PROBLEM STATEMENT: Beginning with the first line below, retype exactly each line through the one containing "black tile I2 level 2 -> none". Leave out all pictures.

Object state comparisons
[Start of Attachment]
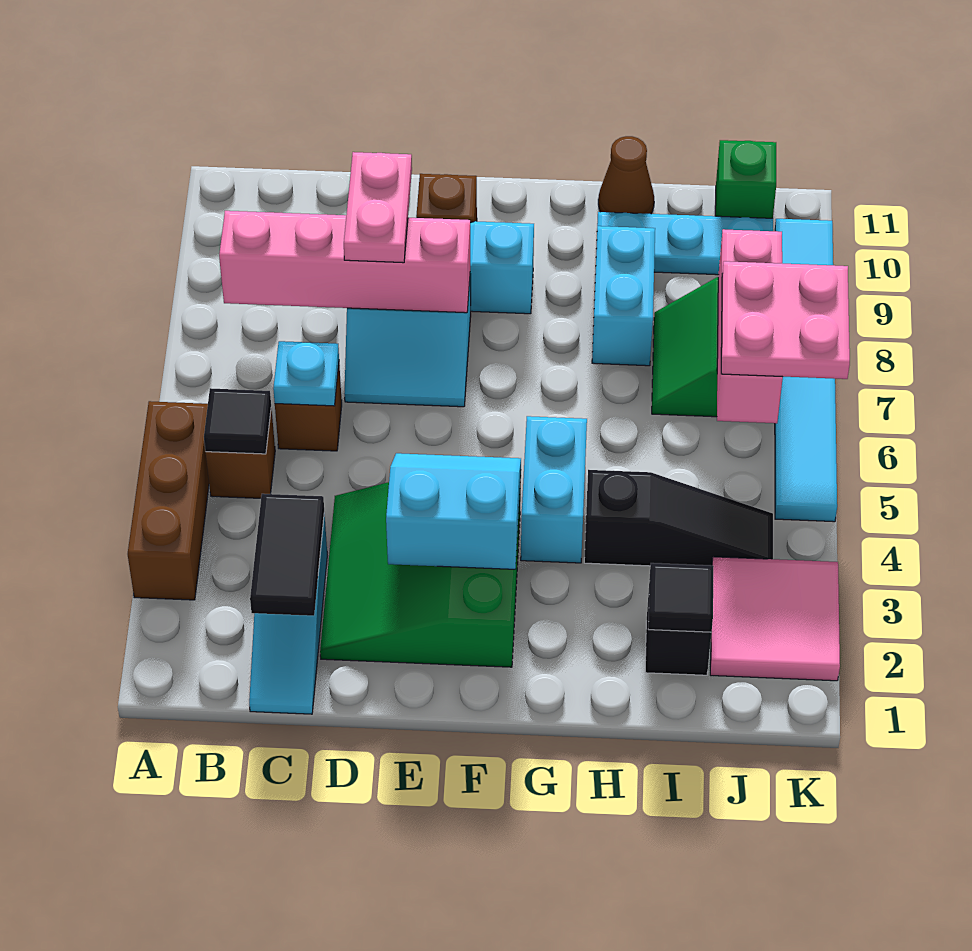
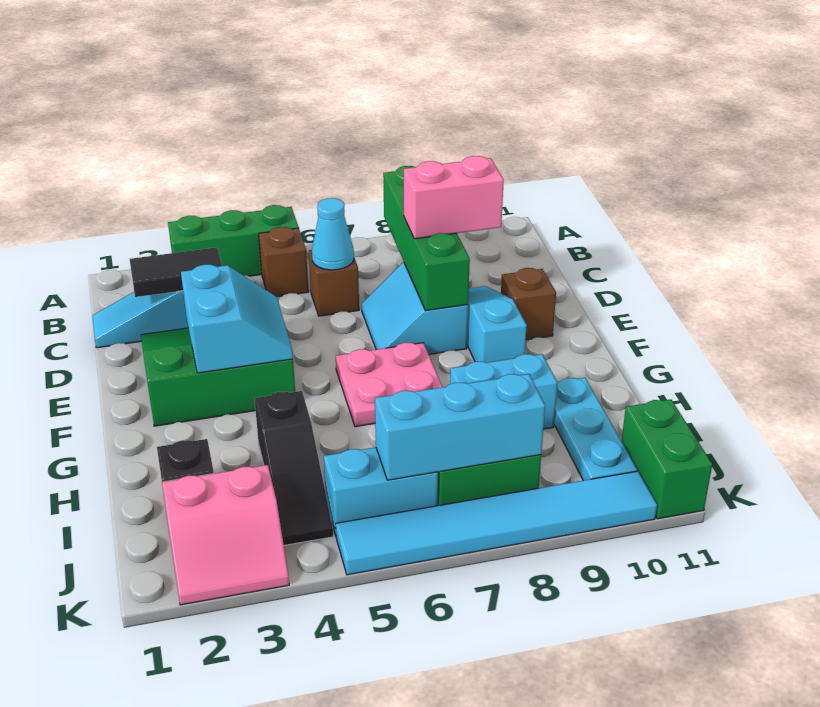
brown brick A3:A5 level 1 -> green brick A3:A5 level 1
black tile B5 level 2 -> none
pink brick B8:E8 level 2 -> green brick B8:E8 level 2
cyan plate C6 level 2 -> cyan cone C6 level 2
pink plate D8:D9 level 3 -> pink brick D8:D9 level 3
cyan brick G4:G5 level 1 -> cyan brick J5:J6 level 1
brown cone H11 level 1 -> none
black tile I2 level 2 -> none
pink tile J2:K3 level 1 -> pink slope J2:K3 level 1 top J
pink brick J6:J8 level 2 -> cyan brick J6:J8 level 2
pink plate J6:K7 level 3 -> pink plate F6:G7 level 1
green brick J11 level 1 -> green brick J11:K11 level 1

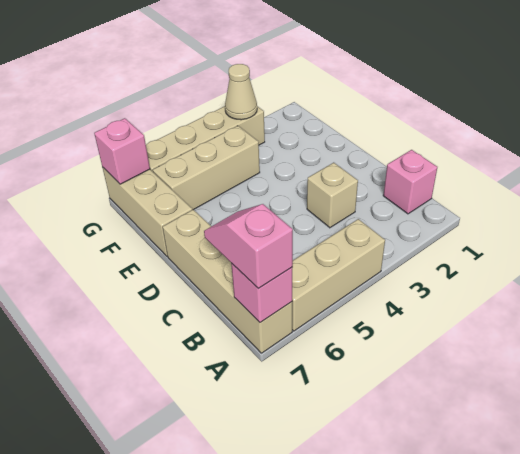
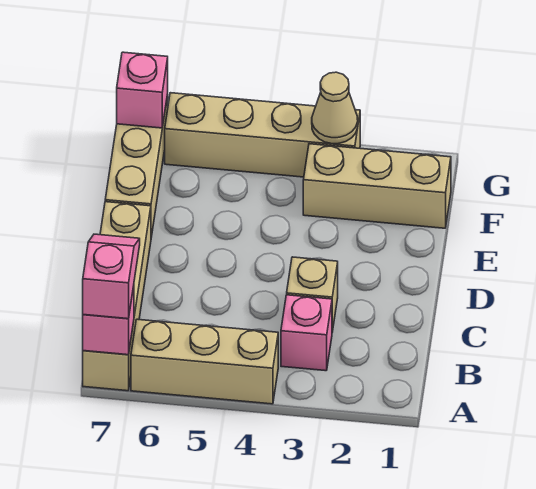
pink brick B1 level 1 -> pink brick B3 level 1
tan brick F4:F6 level 1 -> tan brick F1:F3 level 1

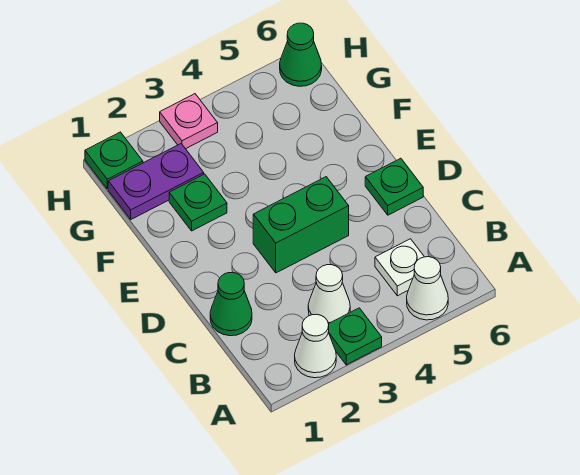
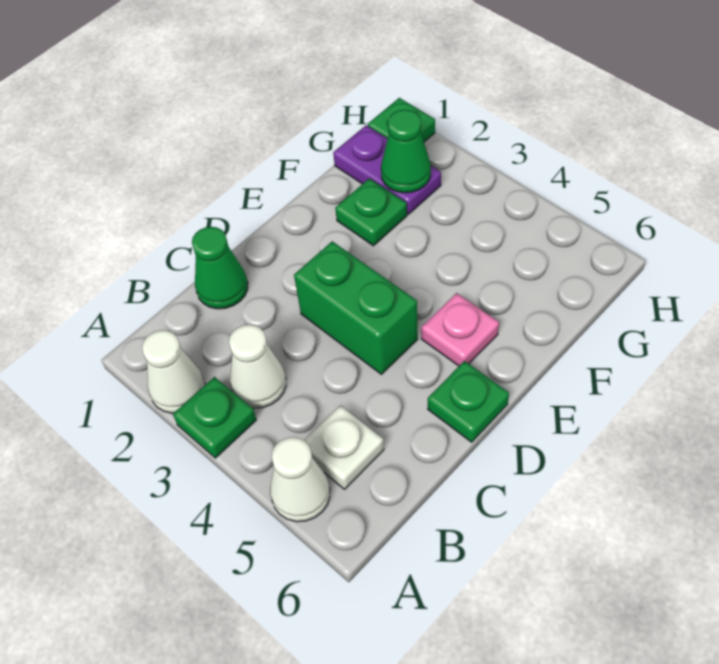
pink plate H3 level 1 -> pink plate E5 level 1
green cone H6 level 1 -> green cone G2 level 2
[End of Attachment]
SOLUTION TO THIS TASK:
brown brick A3:A5 level 1 -> green brick A3:A5 level 1
black tile B5 level 2 -> none
pink brick B8:E8 level 2 -> green brick B8:E8 level 2
cyan plate C6 level 2 -> cyan cone C6 level 2
pink plate D8:D9 level 3 -> pink brick D8:D9 level 3
cyan brick G4:G5 level 1 -> cyan brick J5:J6 level 1
brown cone H11 level 1 -> none
black tile I2 level 2 -> none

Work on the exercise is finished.